■ Exercise prompt ■
Identify each line of the listing that contains the string "kern", with case counting, and copy those lines out in full.

— Start Given entries —

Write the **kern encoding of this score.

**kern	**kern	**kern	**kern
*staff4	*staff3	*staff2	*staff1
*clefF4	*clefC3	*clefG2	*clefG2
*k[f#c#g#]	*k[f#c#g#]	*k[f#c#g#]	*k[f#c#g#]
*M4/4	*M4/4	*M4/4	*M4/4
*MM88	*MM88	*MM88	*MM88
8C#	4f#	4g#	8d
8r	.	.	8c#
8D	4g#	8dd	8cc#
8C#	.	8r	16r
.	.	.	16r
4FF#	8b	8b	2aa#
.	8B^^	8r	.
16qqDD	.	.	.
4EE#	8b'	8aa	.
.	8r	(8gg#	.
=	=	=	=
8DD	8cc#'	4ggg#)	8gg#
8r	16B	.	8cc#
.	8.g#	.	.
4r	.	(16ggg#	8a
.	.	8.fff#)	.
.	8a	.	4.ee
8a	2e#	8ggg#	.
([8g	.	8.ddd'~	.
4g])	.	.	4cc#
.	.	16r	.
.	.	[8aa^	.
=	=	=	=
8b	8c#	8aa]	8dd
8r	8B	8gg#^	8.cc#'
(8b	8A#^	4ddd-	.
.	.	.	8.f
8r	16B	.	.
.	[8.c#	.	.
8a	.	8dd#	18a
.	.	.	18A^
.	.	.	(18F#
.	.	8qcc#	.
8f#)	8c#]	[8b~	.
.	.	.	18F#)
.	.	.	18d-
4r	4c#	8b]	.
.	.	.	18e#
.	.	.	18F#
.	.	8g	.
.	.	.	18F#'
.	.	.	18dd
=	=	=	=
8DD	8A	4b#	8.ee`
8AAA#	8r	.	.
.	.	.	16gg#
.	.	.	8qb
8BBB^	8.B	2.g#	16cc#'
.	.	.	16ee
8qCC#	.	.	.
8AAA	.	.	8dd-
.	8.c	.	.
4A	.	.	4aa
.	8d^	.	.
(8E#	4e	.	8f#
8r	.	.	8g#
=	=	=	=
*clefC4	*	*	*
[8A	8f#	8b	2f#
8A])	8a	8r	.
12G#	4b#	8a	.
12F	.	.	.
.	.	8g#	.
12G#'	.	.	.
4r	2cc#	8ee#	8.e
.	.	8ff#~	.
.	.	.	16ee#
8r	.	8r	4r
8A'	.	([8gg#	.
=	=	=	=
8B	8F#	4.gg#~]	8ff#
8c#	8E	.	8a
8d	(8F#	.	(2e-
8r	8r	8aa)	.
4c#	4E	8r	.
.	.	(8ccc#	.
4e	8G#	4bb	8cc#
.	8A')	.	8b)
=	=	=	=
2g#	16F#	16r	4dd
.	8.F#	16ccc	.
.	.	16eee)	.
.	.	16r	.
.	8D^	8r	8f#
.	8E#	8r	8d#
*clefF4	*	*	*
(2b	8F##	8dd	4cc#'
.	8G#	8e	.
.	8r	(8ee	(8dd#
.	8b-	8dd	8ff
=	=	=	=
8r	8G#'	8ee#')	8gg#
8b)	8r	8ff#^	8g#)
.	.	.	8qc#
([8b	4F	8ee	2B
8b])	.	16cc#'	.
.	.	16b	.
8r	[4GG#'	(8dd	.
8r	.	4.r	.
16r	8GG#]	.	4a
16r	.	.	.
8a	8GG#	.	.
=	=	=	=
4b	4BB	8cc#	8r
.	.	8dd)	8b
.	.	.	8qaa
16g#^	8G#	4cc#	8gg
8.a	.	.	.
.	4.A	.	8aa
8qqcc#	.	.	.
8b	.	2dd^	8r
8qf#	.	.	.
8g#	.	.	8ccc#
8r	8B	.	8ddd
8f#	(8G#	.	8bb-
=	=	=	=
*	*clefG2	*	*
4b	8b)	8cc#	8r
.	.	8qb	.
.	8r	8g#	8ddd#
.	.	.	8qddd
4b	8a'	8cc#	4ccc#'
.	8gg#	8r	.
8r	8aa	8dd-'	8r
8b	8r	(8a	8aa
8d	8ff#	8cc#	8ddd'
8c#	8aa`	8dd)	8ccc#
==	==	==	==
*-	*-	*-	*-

— End Given entries —

■ Solution for this task ■
Write the **kern encoding of this score.
**kern	**kern	**kern	**kern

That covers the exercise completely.